- **WHAT IS BEING ASKED**
Bring together every line in the data that includes "trophy".

- **PROVIDED MATERIAL**
◆ ◆ ◆ ◆ ◆ ◆ ◆

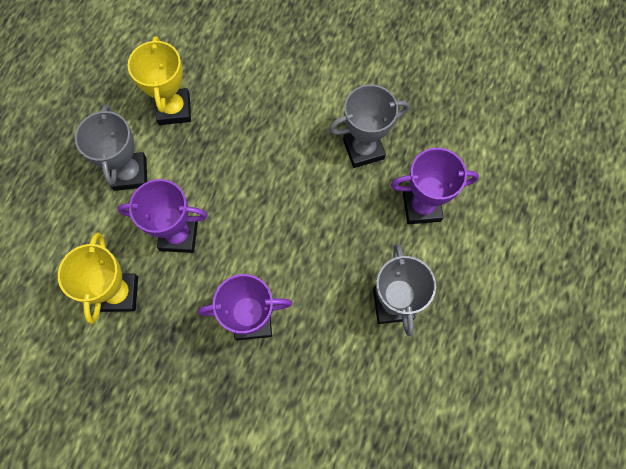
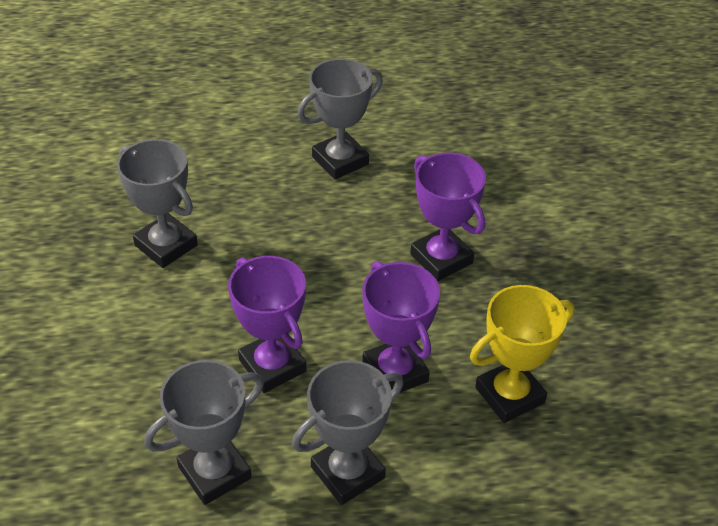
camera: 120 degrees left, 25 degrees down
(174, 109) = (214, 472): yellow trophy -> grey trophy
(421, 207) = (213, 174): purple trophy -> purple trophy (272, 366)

◆ ◆ ◆ ◆ ◆ ◆ ◆

- **ANSWER SECTION**
(174, 109) = (214, 472): yellow trophy -> grey trophy
(421, 207) = (213, 174): purple trophy -> purple trophy (272, 366)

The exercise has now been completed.